### TRY IT
Below is a block of records: output all of them exactly and leave out the pictures.

Data excerpts:
+ + +

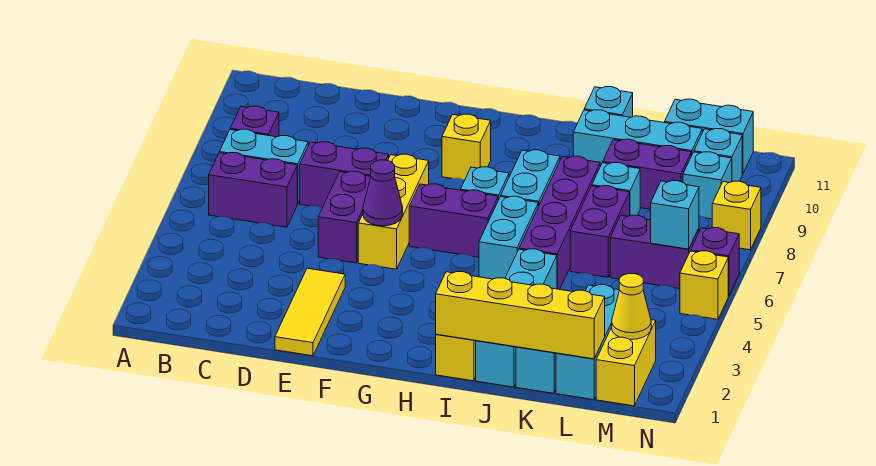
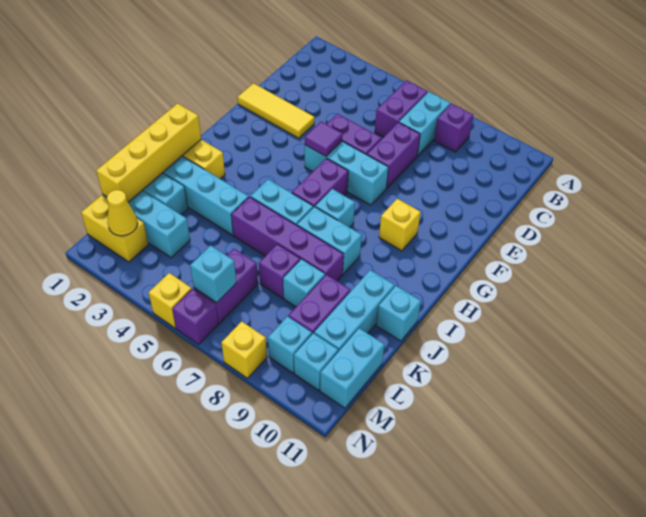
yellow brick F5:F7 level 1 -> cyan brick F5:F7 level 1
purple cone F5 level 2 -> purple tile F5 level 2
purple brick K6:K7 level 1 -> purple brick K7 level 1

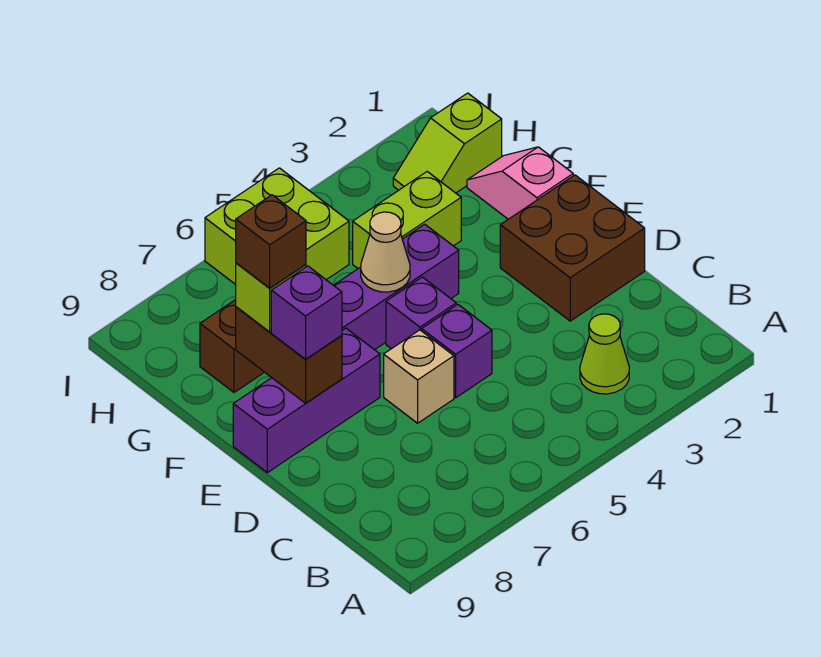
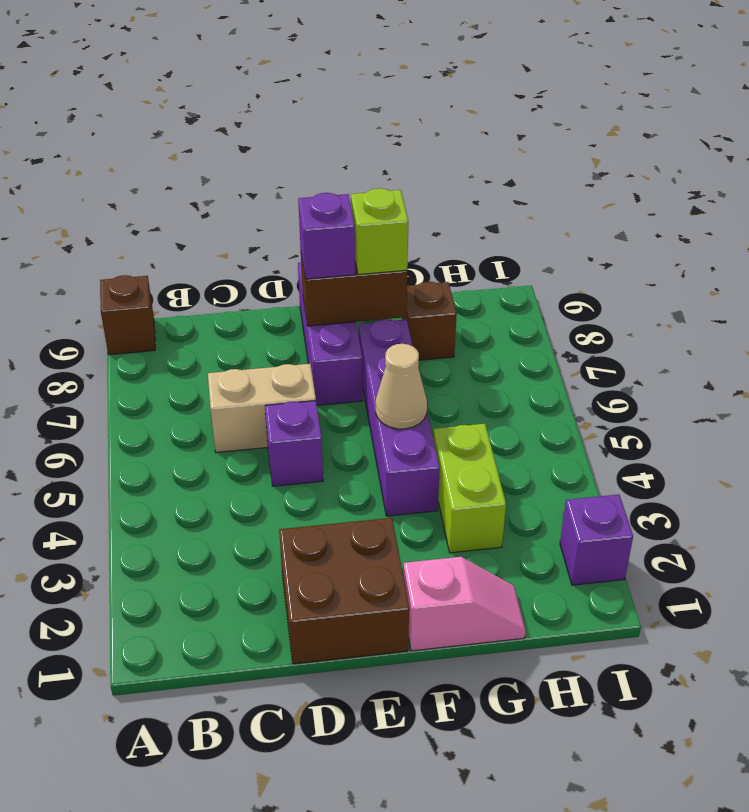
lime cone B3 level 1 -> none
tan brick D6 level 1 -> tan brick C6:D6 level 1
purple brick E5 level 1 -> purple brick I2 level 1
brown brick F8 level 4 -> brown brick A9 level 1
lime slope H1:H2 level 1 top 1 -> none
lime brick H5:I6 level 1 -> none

+ + +

### TASK ANSWER
yellow brick F5:F7 level 1 -> cyan brick F5:F7 level 1
purple cone F5 level 2 -> purple tile F5 level 2
purple brick K6:K7 level 1 -> purple brick K7 level 1

lime cone B3 level 1 -> none
tan brick D6 level 1 -> tan brick C6:D6 level 1
purple brick E5 level 1 -> purple brick I2 level 1
brown brick F8 level 4 -> brown brick A9 level 1
lime slope H1:H2 level 1 top 1 -> none
lime brick H5:I6 level 1 -> none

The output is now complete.